(Saved data entries)
== Segment start ==

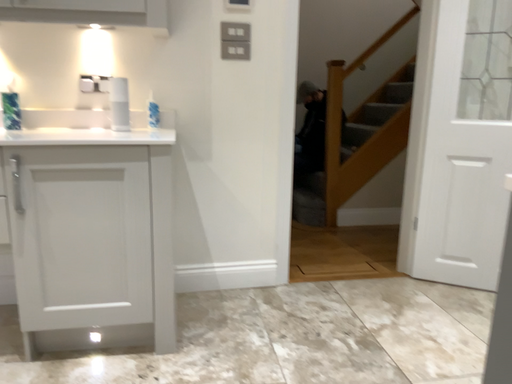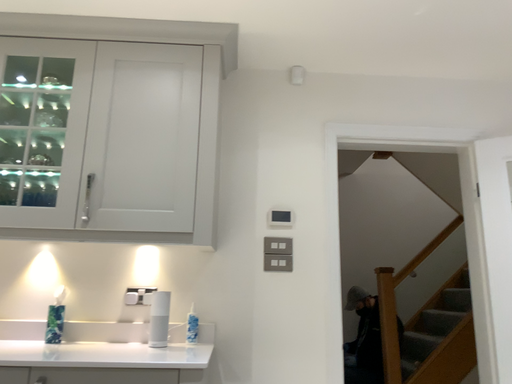
Question: How did the camera likely rotate when shooting the video?

Choices:
 (A) rotated left
 (B) rotated right

Answer: (A)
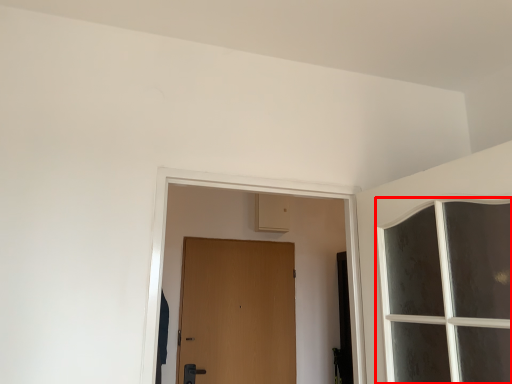
Question: From the image's perspective, considering the relative positions of window (annotated by the red box) and door in the image provided, where is window (annotated by the red box) located with respect to the staircase?

Choices:
 (A) below
 (B) above

Answer: (B)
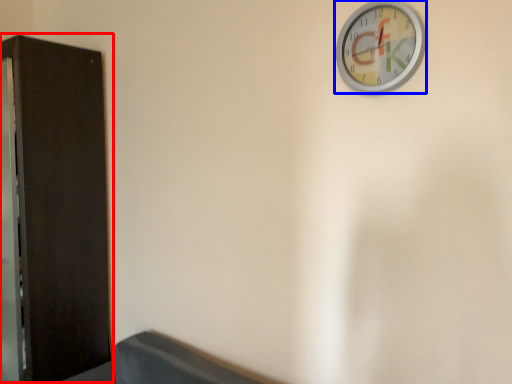
Question: Which point is further to the camera, dresser (highlighted by a red box) or wall clock (highlighted by a blue box)?

Choices:
 (A) dresser
 (B) wall clock

Answer: (A)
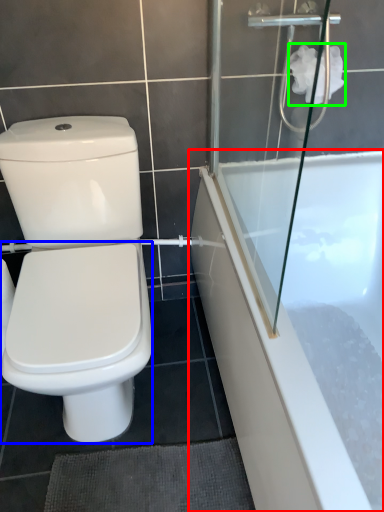
Question: Based on their relative distances, which object is farther from bathtub (highlighted by a red box)? Choose from bidet (highlighted by a blue box) and toilet paper (highlighted by a green box).

Choices:
 (A) bidet
 (B) toilet paper

Answer: (B)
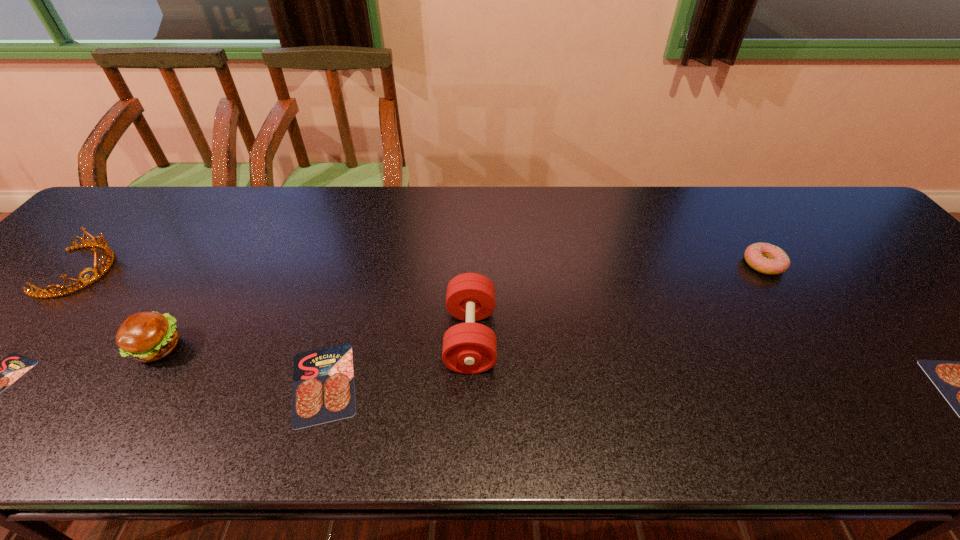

== Segment end ==

• What you will do:
Which lines in the data above contain the word "blue"? Return each of them in full.

• Exercise result:
Question: Which point is further to the camera, dresser (highlighted by a red box) or wall clock (highlighted by a blue box)?
Question: Based on their relative distances, which object is farther from bathtub (highlighted by a red box)? Choose from bidet (highlighted by a blue box) and toilet paper (highlighted by a green box).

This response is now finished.